(Aim of the task):
Working from the records below, repeat exactly the lines starting at the line that contains "[566 267 597 316]" and ending at the line that contains "[226 124 255 168]", inclusive.

(Supplied records):

◆ ◆ ◆ ◆ ◆

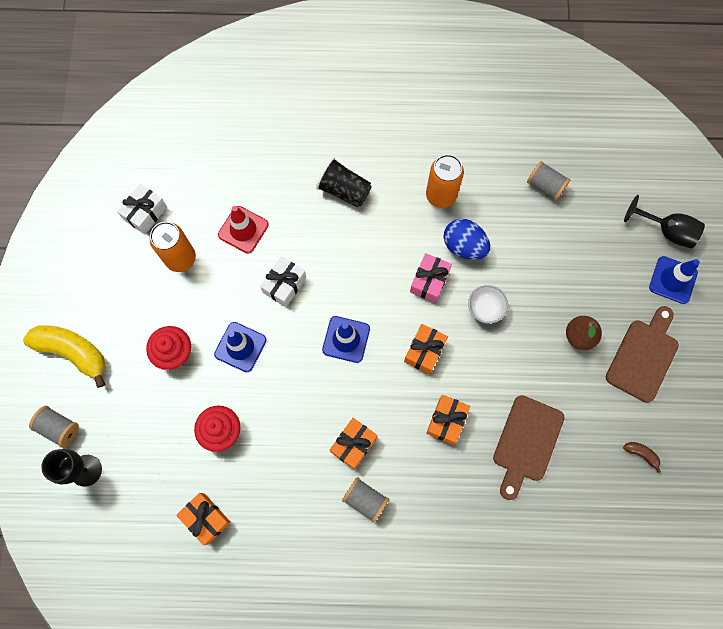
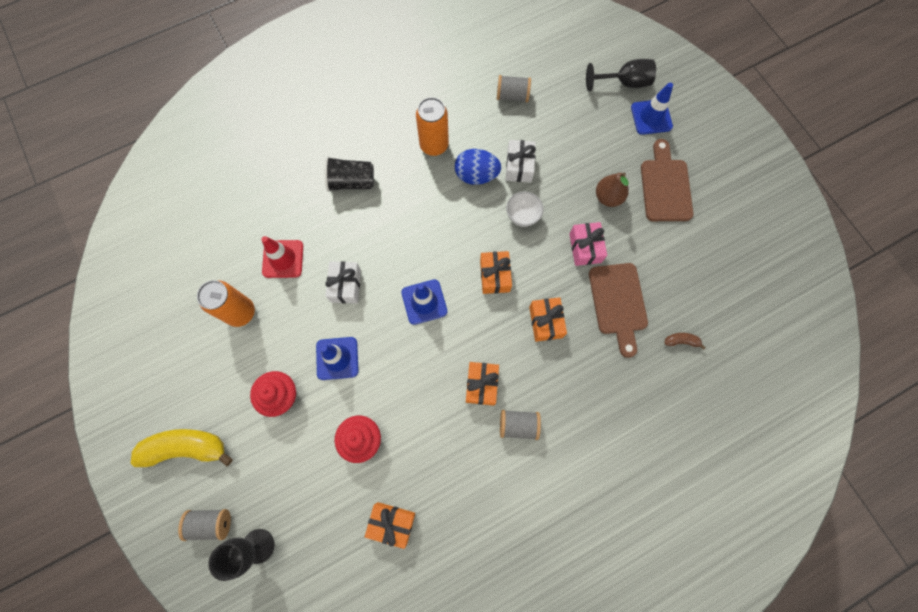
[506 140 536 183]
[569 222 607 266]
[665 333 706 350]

◆ ◆ ◆ ◆ ◆

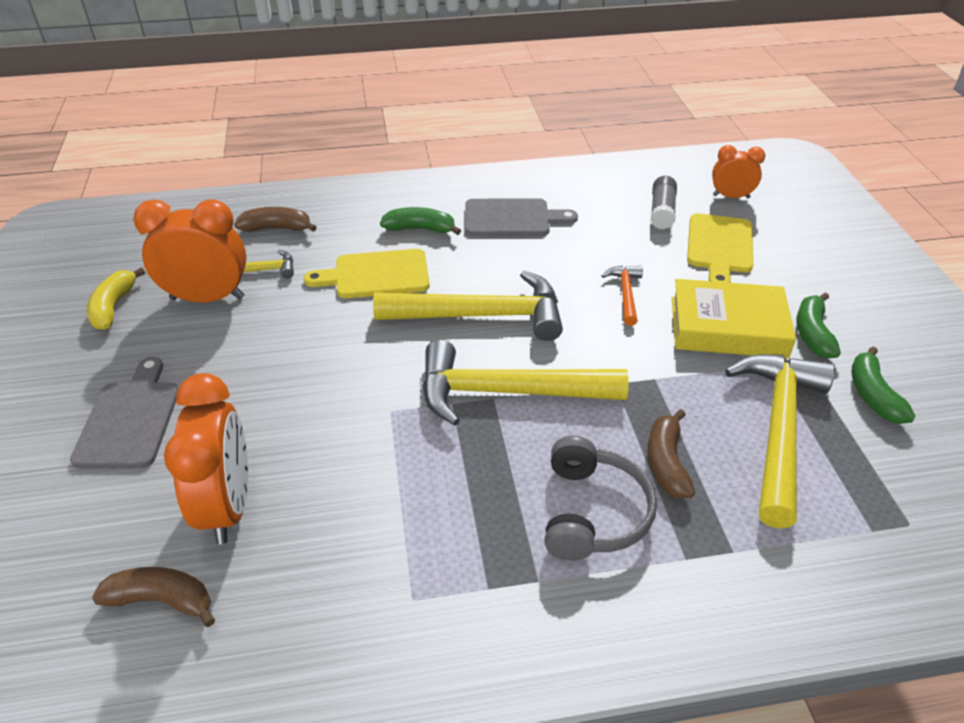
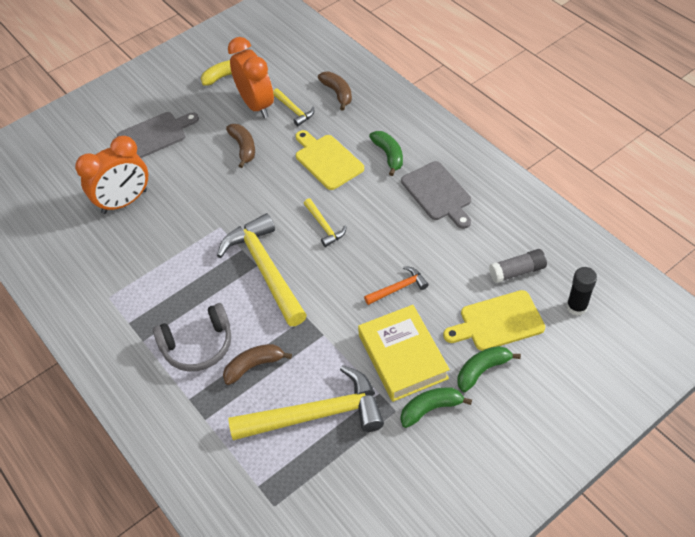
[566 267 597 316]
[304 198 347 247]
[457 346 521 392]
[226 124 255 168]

◆ ◆ ◆ ◆ ◆

(Finished task):
[566 267 597 316]
[304 198 347 247]
[457 346 521 392]
[226 124 255 168]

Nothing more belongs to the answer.